Exercise aim
Look through the listing underneath for "white", and copy every line that has it.
<<<<
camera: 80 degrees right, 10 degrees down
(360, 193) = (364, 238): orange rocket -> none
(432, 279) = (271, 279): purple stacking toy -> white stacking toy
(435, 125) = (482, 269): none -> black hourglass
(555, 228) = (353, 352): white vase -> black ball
>>>>
<<<<
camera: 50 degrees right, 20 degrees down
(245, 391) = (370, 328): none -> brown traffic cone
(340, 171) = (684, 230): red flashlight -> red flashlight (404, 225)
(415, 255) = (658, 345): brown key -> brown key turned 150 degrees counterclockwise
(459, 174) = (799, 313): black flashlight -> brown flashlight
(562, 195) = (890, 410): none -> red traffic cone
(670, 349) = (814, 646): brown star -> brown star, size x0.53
>>>>
Exercise response
(432, 279) = (271, 279): purple stacking toy -> white stacking toy
(555, 228) = (353, 352): white vase -> black ball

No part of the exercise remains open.